Task goal: Write out the records beneath this line exactly as they appear, minus any images.

──────────────────────────────

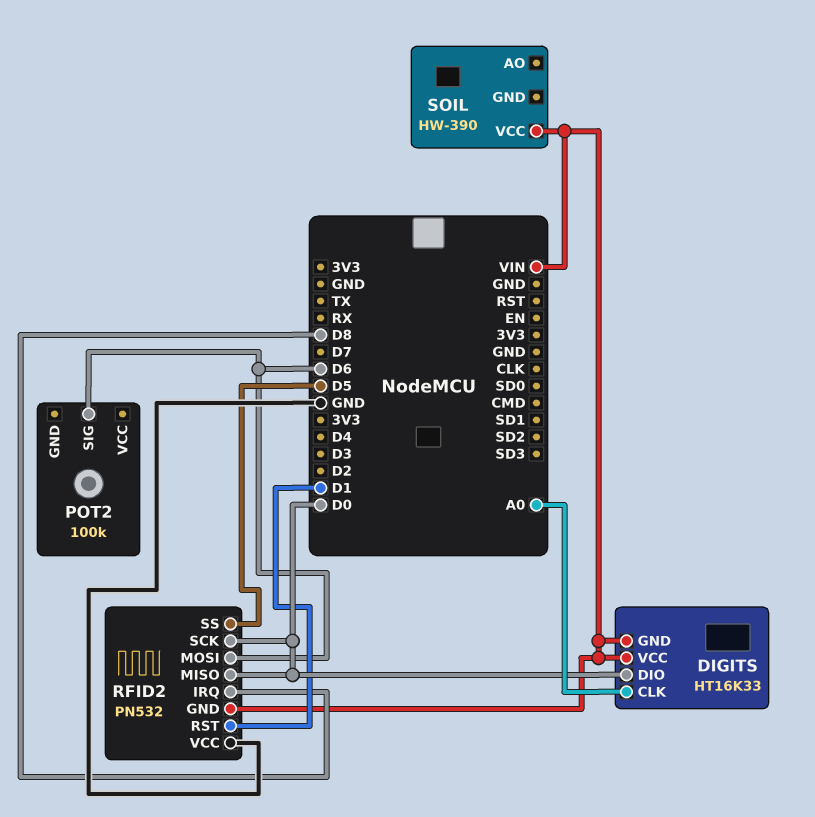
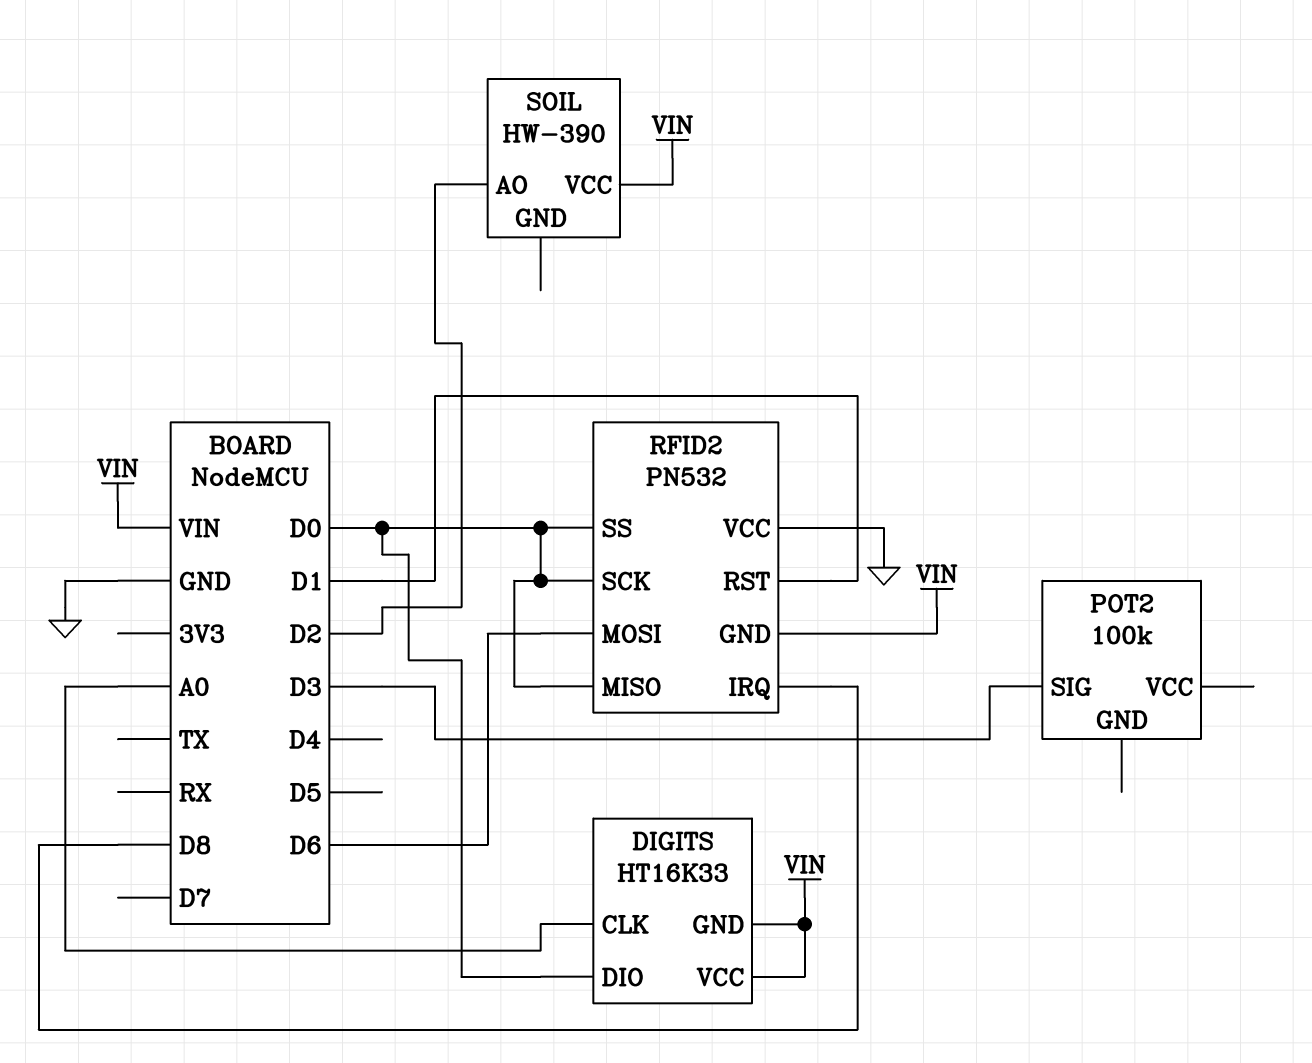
POT2 pin SIG: D6 -> D3
RFID2 pin SS: D5 -> D0
SOIL pin AO: none -> D2

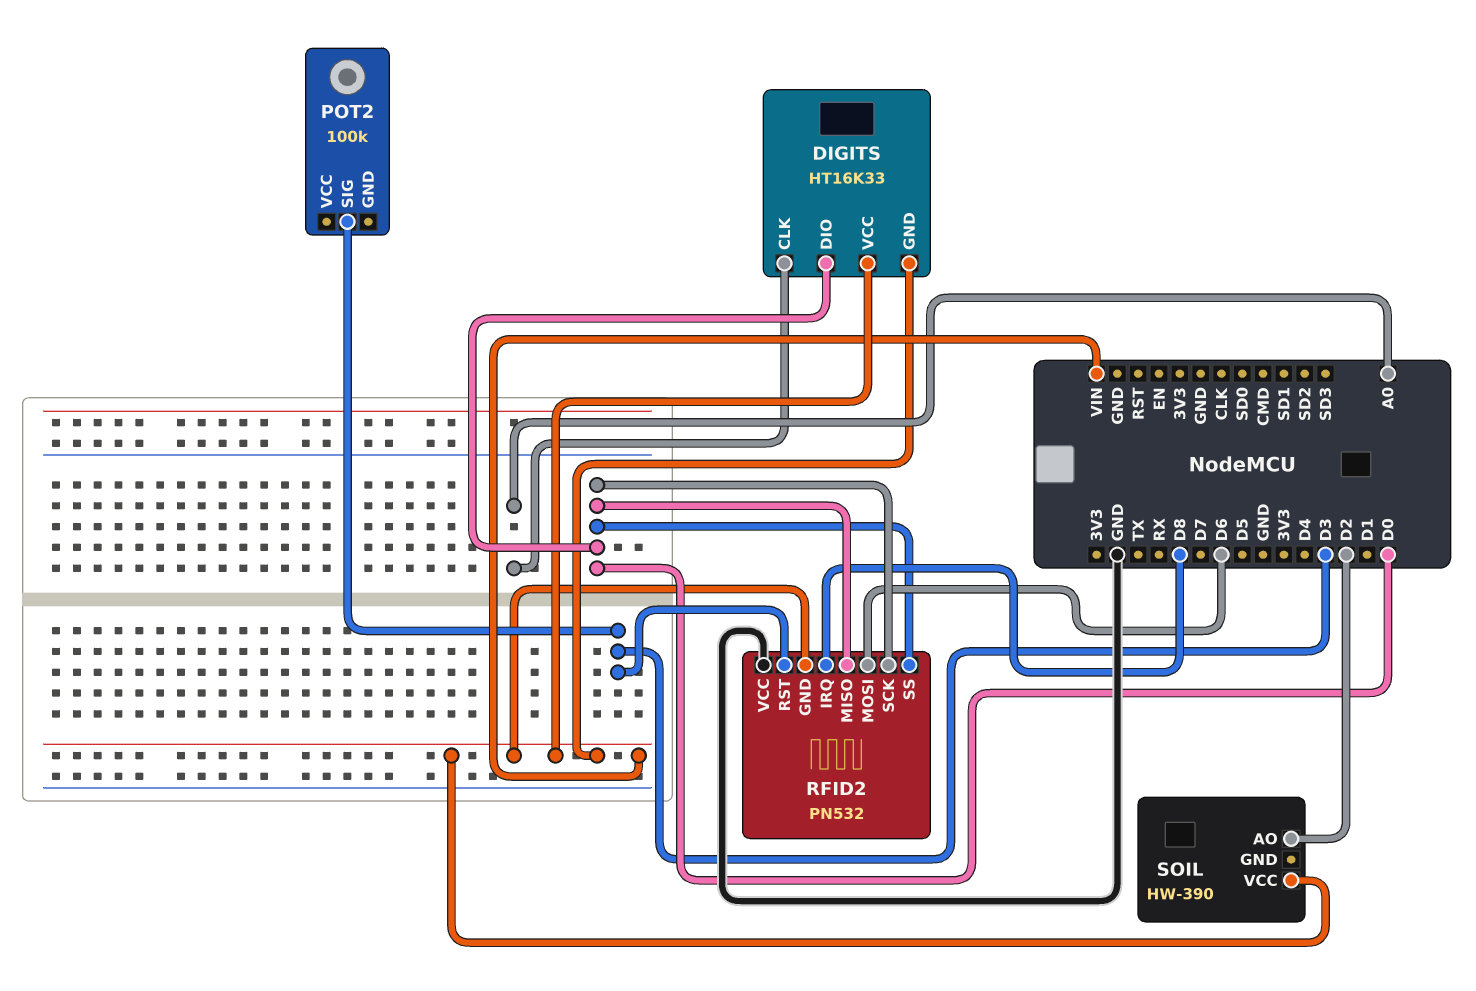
RFID2 pin RST: D1 -> D3

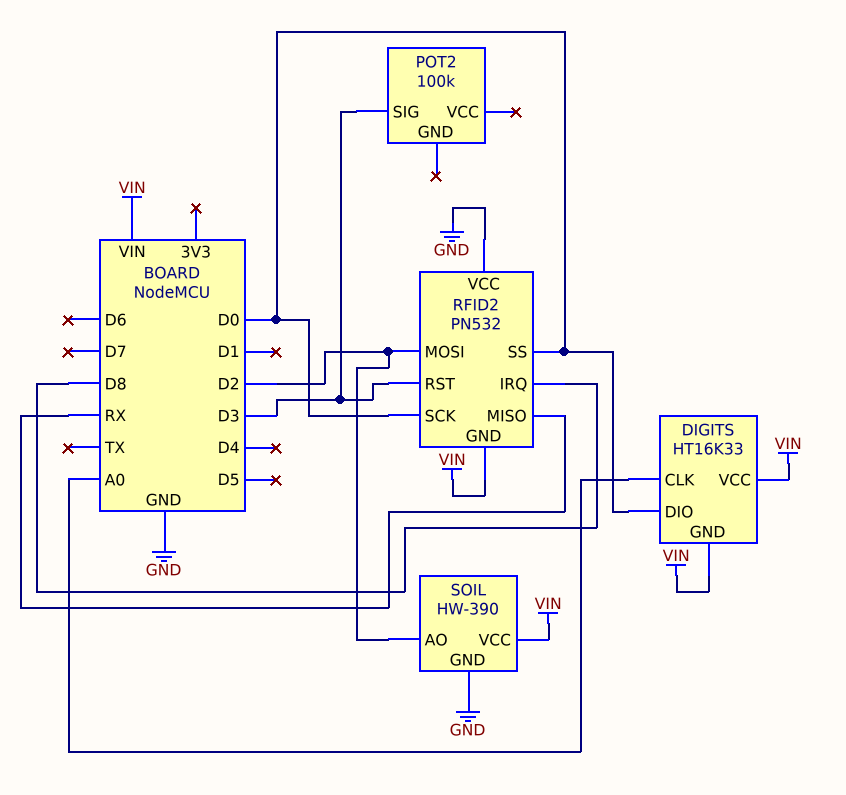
RFID2 pin MISO: D0 -> RX
RFID2 pin MOSI: D6 -> D2
SOIL pin GND: none -> GND

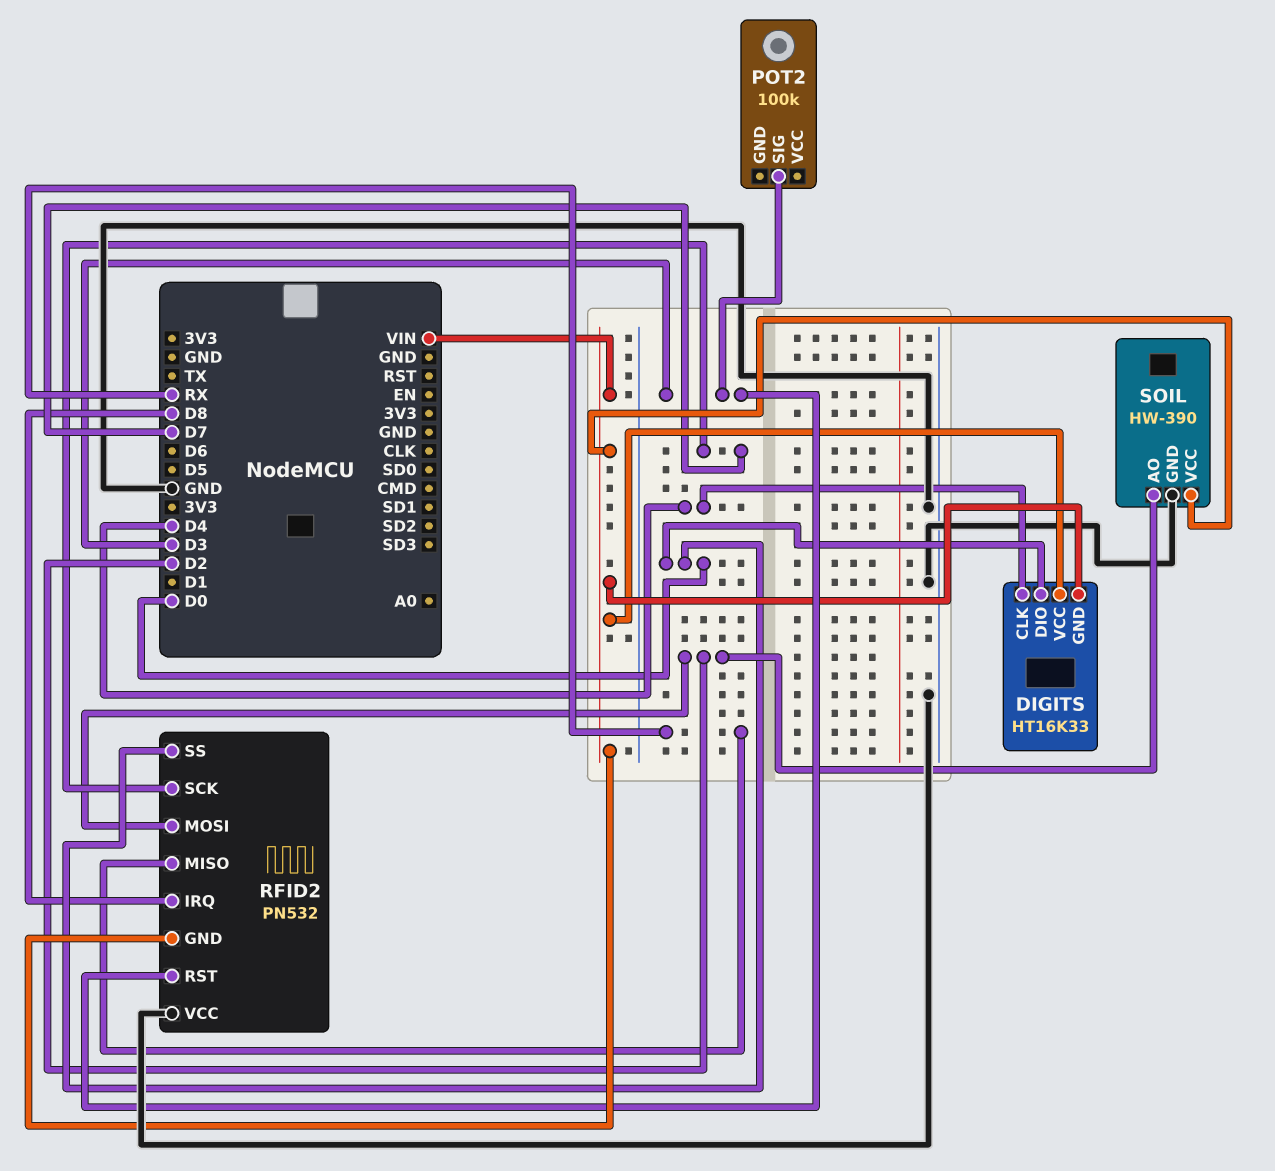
DIGITS pin CLK: A0 -> D4
RFID2 pin SCK: D0 -> D7

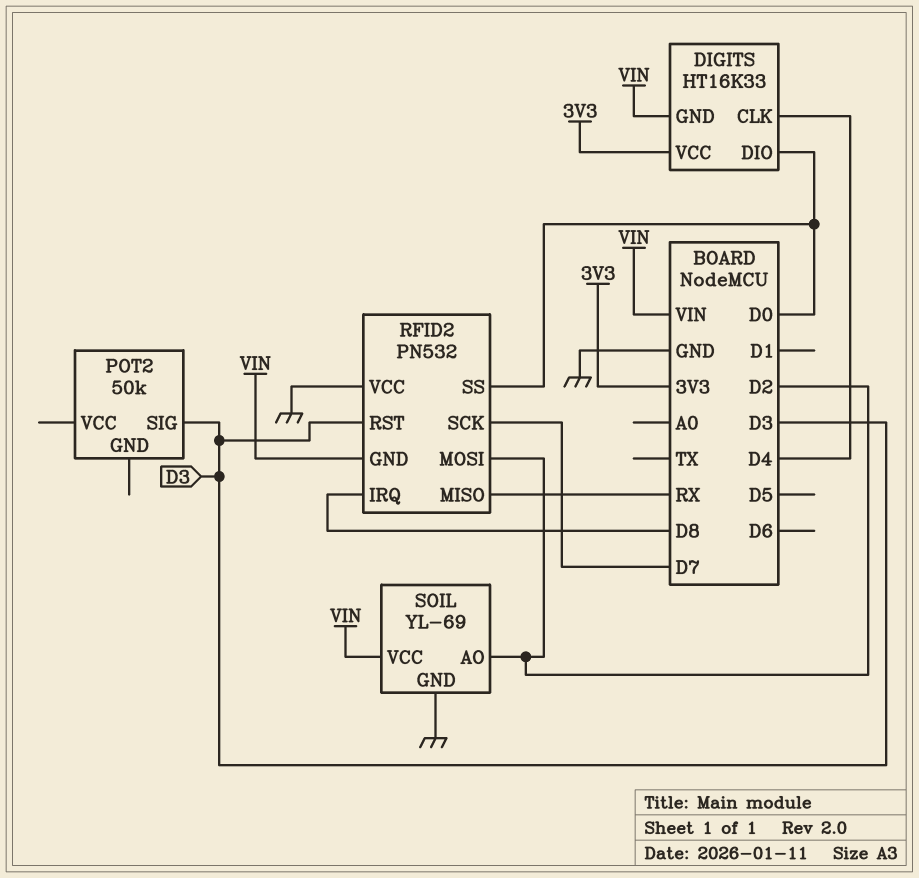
DIGITS pin VCC: VIN -> 3V3
POT2: 100k -> 50k
SOIL: HW-390 -> YL-69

──────────────────────────────

Solution below:
POT2 pin SIG: D6 -> D3
RFID2 pin SS: D5 -> D0
SOIL pin AO: none -> D2

RFID2 pin RST: D1 -> D3

RFID2 pin MISO: D0 -> RX
RFID2 pin MOSI: D6 -> D2
SOIL pin GND: none -> GND

DIGITS pin CLK: A0 -> D4
RFID2 pin SCK: D0 -> D7

DIGITS pin VCC: VIN -> 3V3
POT2: 100k -> 50k
SOIL: HW-390 -> YL-69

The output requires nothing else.